• Problem
Please print every record below exactly as it reads.
★ ★ ★ ★ ★
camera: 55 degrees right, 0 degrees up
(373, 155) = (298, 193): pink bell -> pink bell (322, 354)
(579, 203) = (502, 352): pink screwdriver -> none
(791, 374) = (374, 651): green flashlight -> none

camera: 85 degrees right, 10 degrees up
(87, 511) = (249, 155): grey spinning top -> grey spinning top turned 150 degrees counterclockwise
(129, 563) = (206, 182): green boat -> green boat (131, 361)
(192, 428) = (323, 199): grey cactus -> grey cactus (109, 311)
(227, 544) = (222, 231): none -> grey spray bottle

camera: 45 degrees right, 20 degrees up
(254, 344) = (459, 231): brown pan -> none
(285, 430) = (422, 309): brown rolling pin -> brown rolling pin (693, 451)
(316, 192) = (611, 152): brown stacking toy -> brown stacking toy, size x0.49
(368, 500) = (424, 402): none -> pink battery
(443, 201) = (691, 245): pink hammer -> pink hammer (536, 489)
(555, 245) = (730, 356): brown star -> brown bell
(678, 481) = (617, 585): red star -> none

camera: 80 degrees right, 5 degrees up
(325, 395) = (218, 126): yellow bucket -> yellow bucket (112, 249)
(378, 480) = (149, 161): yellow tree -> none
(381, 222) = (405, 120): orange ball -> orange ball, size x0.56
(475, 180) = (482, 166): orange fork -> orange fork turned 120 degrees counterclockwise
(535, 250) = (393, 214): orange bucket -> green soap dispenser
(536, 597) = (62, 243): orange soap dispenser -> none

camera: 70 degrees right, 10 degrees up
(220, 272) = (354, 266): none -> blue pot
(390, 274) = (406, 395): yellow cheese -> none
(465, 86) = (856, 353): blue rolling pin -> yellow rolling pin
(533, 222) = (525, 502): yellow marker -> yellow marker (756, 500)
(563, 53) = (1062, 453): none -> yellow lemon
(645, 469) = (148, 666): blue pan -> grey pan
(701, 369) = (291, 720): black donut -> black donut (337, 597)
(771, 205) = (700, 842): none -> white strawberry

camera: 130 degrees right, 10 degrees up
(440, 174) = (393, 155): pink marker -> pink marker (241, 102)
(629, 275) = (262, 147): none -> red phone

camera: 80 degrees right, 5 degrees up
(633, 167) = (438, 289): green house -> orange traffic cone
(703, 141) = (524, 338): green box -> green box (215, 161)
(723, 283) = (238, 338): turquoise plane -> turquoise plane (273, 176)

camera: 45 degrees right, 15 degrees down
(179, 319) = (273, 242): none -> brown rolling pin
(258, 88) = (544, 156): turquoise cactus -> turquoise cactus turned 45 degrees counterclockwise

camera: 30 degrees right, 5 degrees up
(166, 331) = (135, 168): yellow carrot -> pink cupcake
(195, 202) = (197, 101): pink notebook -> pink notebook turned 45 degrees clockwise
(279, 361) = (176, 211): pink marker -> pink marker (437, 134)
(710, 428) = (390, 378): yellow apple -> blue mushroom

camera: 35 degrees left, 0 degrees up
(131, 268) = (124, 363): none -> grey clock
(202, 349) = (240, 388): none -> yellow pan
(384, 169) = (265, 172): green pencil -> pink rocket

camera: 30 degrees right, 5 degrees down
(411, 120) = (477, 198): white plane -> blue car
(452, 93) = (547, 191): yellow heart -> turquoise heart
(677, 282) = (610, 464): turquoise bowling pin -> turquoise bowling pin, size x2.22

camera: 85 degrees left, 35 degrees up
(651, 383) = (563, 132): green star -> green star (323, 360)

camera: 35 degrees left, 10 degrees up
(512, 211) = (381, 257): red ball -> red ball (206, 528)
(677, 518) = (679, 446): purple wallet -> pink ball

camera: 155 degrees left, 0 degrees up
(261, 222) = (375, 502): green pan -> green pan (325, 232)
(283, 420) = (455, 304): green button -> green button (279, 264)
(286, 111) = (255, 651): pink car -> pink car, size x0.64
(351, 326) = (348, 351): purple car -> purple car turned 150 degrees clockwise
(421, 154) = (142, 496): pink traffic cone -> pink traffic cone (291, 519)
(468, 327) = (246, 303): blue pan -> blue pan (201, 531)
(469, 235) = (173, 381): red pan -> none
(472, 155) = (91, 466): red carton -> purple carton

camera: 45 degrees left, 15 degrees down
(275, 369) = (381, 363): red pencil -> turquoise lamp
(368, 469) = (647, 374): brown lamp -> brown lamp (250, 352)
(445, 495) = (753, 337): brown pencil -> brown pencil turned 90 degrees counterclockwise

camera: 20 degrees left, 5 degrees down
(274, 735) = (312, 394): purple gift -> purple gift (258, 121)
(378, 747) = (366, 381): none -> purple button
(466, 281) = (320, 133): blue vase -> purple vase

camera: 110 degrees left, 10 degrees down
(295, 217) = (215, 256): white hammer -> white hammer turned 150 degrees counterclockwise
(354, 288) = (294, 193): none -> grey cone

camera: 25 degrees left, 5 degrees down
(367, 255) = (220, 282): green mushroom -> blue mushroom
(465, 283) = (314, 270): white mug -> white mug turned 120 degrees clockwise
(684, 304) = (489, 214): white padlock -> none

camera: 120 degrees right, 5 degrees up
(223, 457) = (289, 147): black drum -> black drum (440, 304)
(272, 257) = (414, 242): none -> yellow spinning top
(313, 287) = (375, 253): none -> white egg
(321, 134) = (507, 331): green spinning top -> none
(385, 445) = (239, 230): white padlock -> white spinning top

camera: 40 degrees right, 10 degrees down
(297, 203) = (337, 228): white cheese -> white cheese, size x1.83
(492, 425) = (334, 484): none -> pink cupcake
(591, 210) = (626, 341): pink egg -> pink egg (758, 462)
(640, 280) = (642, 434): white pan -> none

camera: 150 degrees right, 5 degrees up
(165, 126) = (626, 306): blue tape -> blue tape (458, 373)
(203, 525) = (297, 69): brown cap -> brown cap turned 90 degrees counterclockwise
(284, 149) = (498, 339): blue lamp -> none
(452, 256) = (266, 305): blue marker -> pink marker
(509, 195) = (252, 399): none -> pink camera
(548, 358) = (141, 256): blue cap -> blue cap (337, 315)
★ ★ ★ ★ ★
• Answer
camera: 55 degrees right, 0 degrees up
(373, 155) = (298, 193): pink bell -> pink bell (322, 354)
(579, 203) = (502, 352): pink screwdriver -> none
(791, 374) = (374, 651): green flashlight -> none

camera: 85 degrees right, 10 degrees up
(87, 511) = (249, 155): grey spinning top -> grey spinning top turned 150 degrees counterclockwise
(129, 563) = (206, 182): green boat -> green boat (131, 361)
(192, 428) = (323, 199): grey cactus -> grey cactus (109, 311)
(227, 544) = (222, 231): none -> grey spray bottle

camera: 45 degrees right, 20 degrees up
(254, 344) = (459, 231): brown pan -> none
(285, 430) = (422, 309): brown rolling pin -> brown rolling pin (693, 451)
(316, 192) = (611, 152): brown stacking toy -> brown stacking toy, size x0.49
(368, 500) = (424, 402): none -> pink battery
(443, 201) = (691, 245): pink hammer -> pink hammer (536, 489)
(555, 245) = (730, 356): brown star -> brown bell
(678, 481) = (617, 585): red star -> none

camera: 80 degrees right, 5 degrees up
(325, 395) = (218, 126): yellow bucket -> yellow bucket (112, 249)
(378, 480) = (149, 161): yellow tree -> none
(381, 222) = (405, 120): orange ball -> orange ball, size x0.56
(475, 180) = (482, 166): orange fork -> orange fork turned 120 degrees counterclockwise
(535, 250) = (393, 214): orange bucket -> green soap dispenser
(536, 597) = (62, 243): orange soap dispenser -> none

camera: 70 degrees right, 10 degrees up
(220, 272) = (354, 266): none -> blue pot
(390, 274) = (406, 395): yellow cheese -> none
(465, 86) = (856, 353): blue rolling pin -> yellow rolling pin
(533, 222) = (525, 502): yellow marker -> yellow marker (756, 500)
(563, 53) = (1062, 453): none -> yellow lemon
(645, 469) = (148, 666): blue pan -> grey pan
(701, 369) = (291, 720): black donut -> black donut (337, 597)
(771, 205) = (700, 842): none -> white strawberry

camera: 130 degrees right, 10 degrees up
(440, 174) = (393, 155): pink marker -> pink marker (241, 102)
(629, 275) = (262, 147): none -> red phone

camera: 80 degrees right, 5 degrees up
(633, 167) = (438, 289): green house -> orange traffic cone
(703, 141) = (524, 338): green box -> green box (215, 161)
(723, 283) = (238, 338): turquoise plane -> turquoise plane (273, 176)

camera: 45 degrees right, 15 degrees down
(179, 319) = (273, 242): none -> brown rolling pin
(258, 88) = (544, 156): turquoise cactus -> turquoise cactus turned 45 degrees counterclockwise

camera: 30 degrees right, 5 degrees up
(166, 331) = (135, 168): yellow carrot -> pink cupcake
(195, 202) = (197, 101): pink notebook -> pink notebook turned 45 degrees clockwise
(279, 361) = (176, 211): pink marker -> pink marker (437, 134)
(710, 428) = (390, 378): yellow apple -> blue mushroom

camera: 35 degrees left, 0 degrees up
(131, 268) = (124, 363): none -> grey clock
(202, 349) = (240, 388): none -> yellow pan
(384, 169) = (265, 172): green pencil -> pink rocket

camera: 30 degrees right, 5 degrees down
(411, 120) = (477, 198): white plane -> blue car
(452, 93) = (547, 191): yellow heart -> turquoise heart
(677, 282) = (610, 464): turquoise bowling pin -> turquoise bowling pin, size x2.22

camera: 85 degrees left, 35 degrees up
(651, 383) = (563, 132): green star -> green star (323, 360)

camera: 35 degrees left, 10 degrees up
(512, 211) = (381, 257): red ball -> red ball (206, 528)
(677, 518) = (679, 446): purple wallet -> pink ball

camera: 155 degrees left, 0 degrees up
(261, 222) = (375, 502): green pan -> green pan (325, 232)
(283, 420) = (455, 304): green button -> green button (279, 264)
(286, 111) = (255, 651): pink car -> pink car, size x0.64
(351, 326) = (348, 351): purple car -> purple car turned 150 degrees clockwise
(421, 154) = (142, 496): pink traffic cone -> pink traffic cone (291, 519)
(468, 327) = (246, 303): blue pan -> blue pan (201, 531)
(469, 235) = (173, 381): red pan -> none
(472, 155) = (91, 466): red carton -> purple carton

camera: 45 degrees left, 15 degrees down
(275, 369) = (381, 363): red pencil -> turquoise lamp
(368, 469) = (647, 374): brown lamp -> brown lamp (250, 352)
(445, 495) = (753, 337): brown pencil -> brown pencil turned 90 degrees counterclockwise

camera: 20 degrees left, 5 degrees down
(274, 735) = (312, 394): purple gift -> purple gift (258, 121)
(378, 747) = (366, 381): none -> purple button
(466, 281) = (320, 133): blue vase -> purple vase

camera: 110 degrees left, 10 degrees down
(295, 217) = (215, 256): white hammer -> white hammer turned 150 degrees counterclockwise
(354, 288) = (294, 193): none -> grey cone

camera: 25 degrees left, 5 degrees down
(367, 255) = (220, 282): green mushroom -> blue mushroom
(465, 283) = (314, 270): white mug -> white mug turned 120 degrees clockwise
(684, 304) = (489, 214): white padlock -> none

camera: 120 degrees right, 5 degrees up
(223, 457) = (289, 147): black drum -> black drum (440, 304)
(272, 257) = (414, 242): none -> yellow spinning top
(313, 287) = (375, 253): none -> white egg
(321, 134) = (507, 331): green spinning top -> none
(385, 445) = (239, 230): white padlock -> white spinning top

camera: 40 degrees right, 10 degrees down
(297, 203) = (337, 228): white cheese -> white cheese, size x1.83
(492, 425) = (334, 484): none -> pink cupcake
(591, 210) = (626, 341): pink egg -> pink egg (758, 462)
(640, 280) = (642, 434): white pan -> none

camera: 150 degrees right, 5 degrees up
(165, 126) = (626, 306): blue tape -> blue tape (458, 373)
(203, 525) = (297, 69): brown cap -> brown cap turned 90 degrees counterclockwise
(284, 149) = (498, 339): blue lamp -> none
(452, 256) = (266, 305): blue marker -> pink marker
(509, 195) = (252, 399): none -> pink camera
(548, 358) = (141, 256): blue cap -> blue cap (337, 315)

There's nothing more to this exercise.